• WORK REQUIRED
Repeat, word for word, all the data that follows, and exclude the pictures.

• DATA FOR THIS TASK

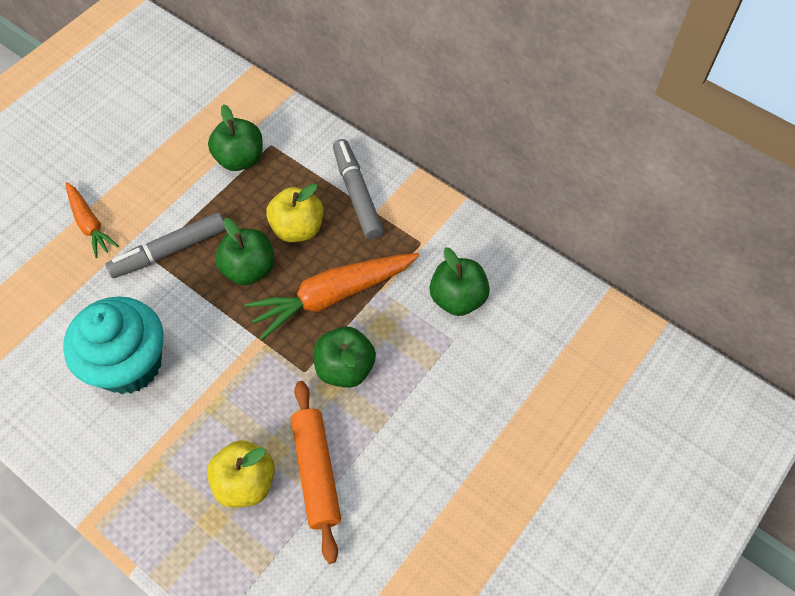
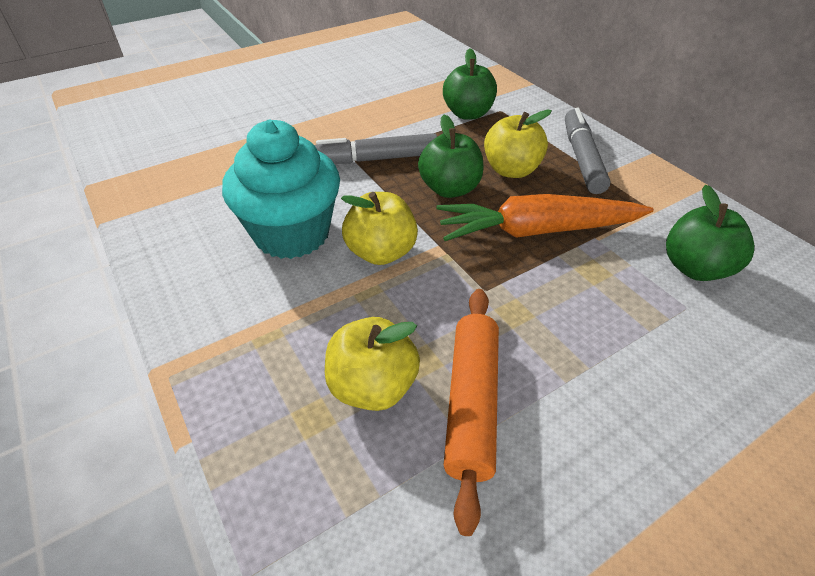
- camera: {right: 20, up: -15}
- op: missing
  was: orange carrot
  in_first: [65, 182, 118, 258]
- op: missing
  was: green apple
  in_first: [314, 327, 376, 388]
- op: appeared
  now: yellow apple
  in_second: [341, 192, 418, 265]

• ANSWER TO THE PROBLEM
- camera: {right: 20, up: -15}
- op: missing
  was: orange carrot
  in_first: [65, 182, 118, 258]
- op: missing
  was: green apple
  in_first: [314, 327, 376, 388]
- op: appeared
  now: yellow apple
  in_second: [341, 192, 418, 265]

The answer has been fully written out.